== Task goal ==
Restate the listing below word for word, omitting any images.

== Exercise data ==
Start of Block
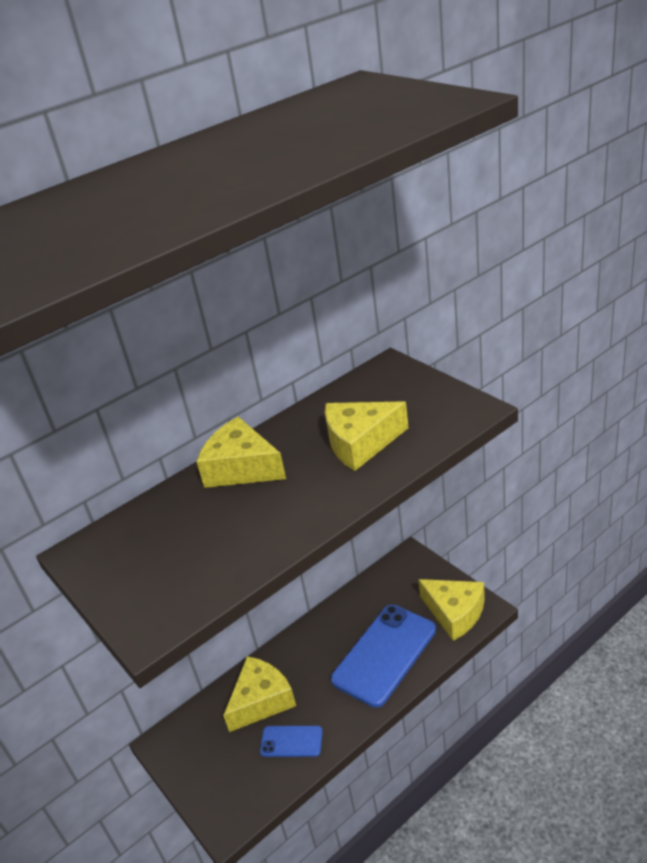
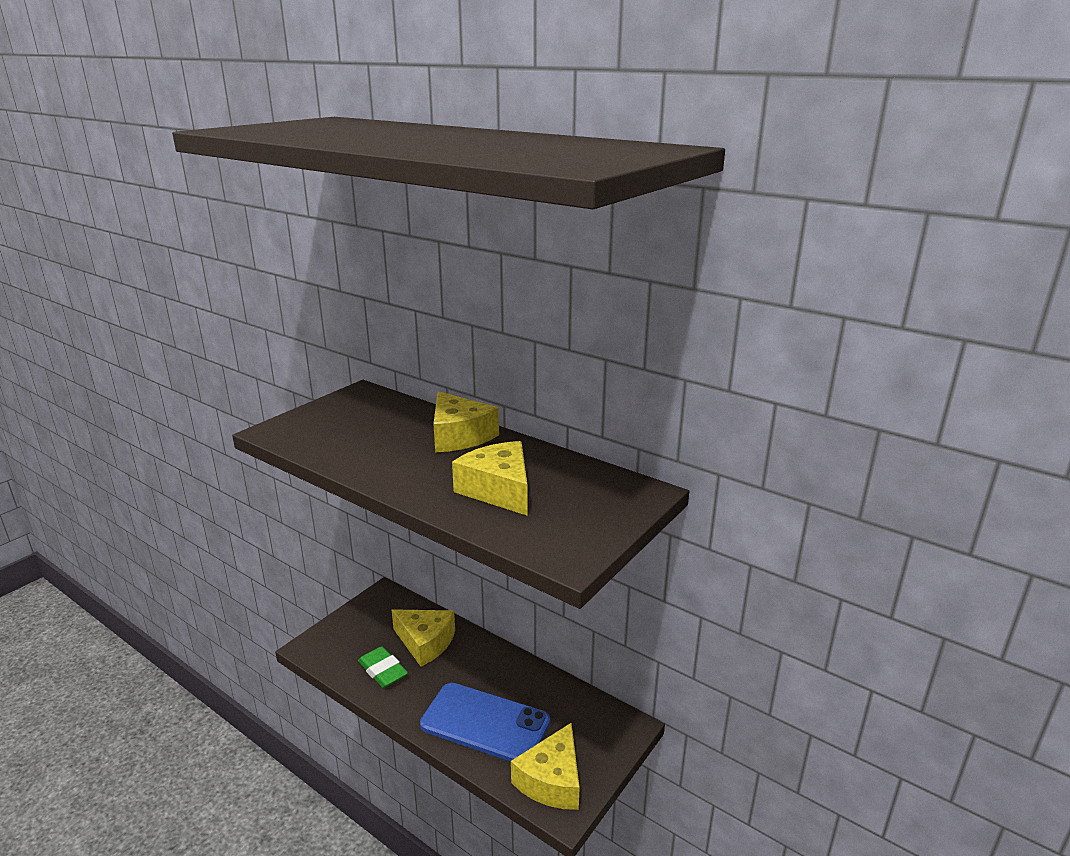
camera: 70 degrees right, 10 degrees down
yellow cheese [197,417,286,488] -> yellow cheese turned 135 degrees clockwise [433,391,499,453]
blue phone [260,726,323,757] -> green eraser [358,646,408,688]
End of Block
== Your response ==
camera: 70 degrees right, 10 degrees down
yellow cheese [197,417,286,488] -> yellow cheese turned 135 degrees clockwise [433,391,499,453]
blue phone [260,726,323,757] -> green eraser [358,646,408,688]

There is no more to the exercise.